____ The data

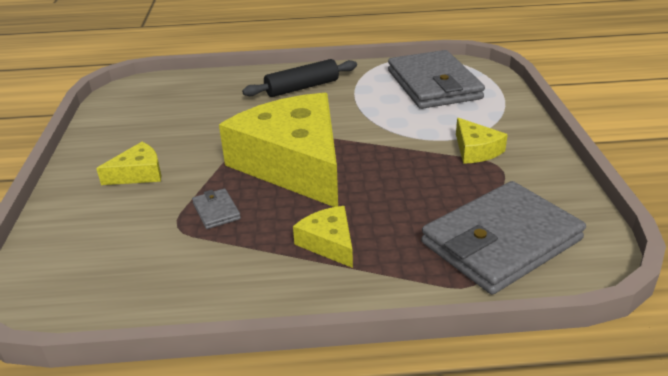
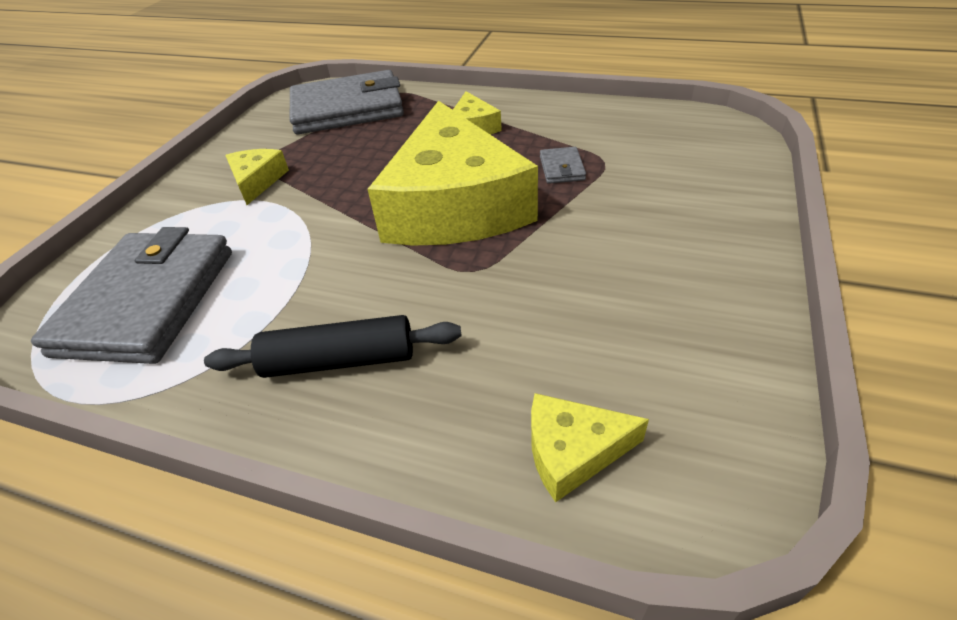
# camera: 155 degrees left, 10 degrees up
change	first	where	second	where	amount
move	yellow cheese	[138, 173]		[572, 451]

________

▶ **Aim of the task**
Each line of the data needs to be output exactly, with any image excluded.

▶ **Completed exercise**
# camera: 155 degrees left, 10 degrees up
change	first	where	second	where	amount
move	yellow cheese	[138, 173]		[572, 451]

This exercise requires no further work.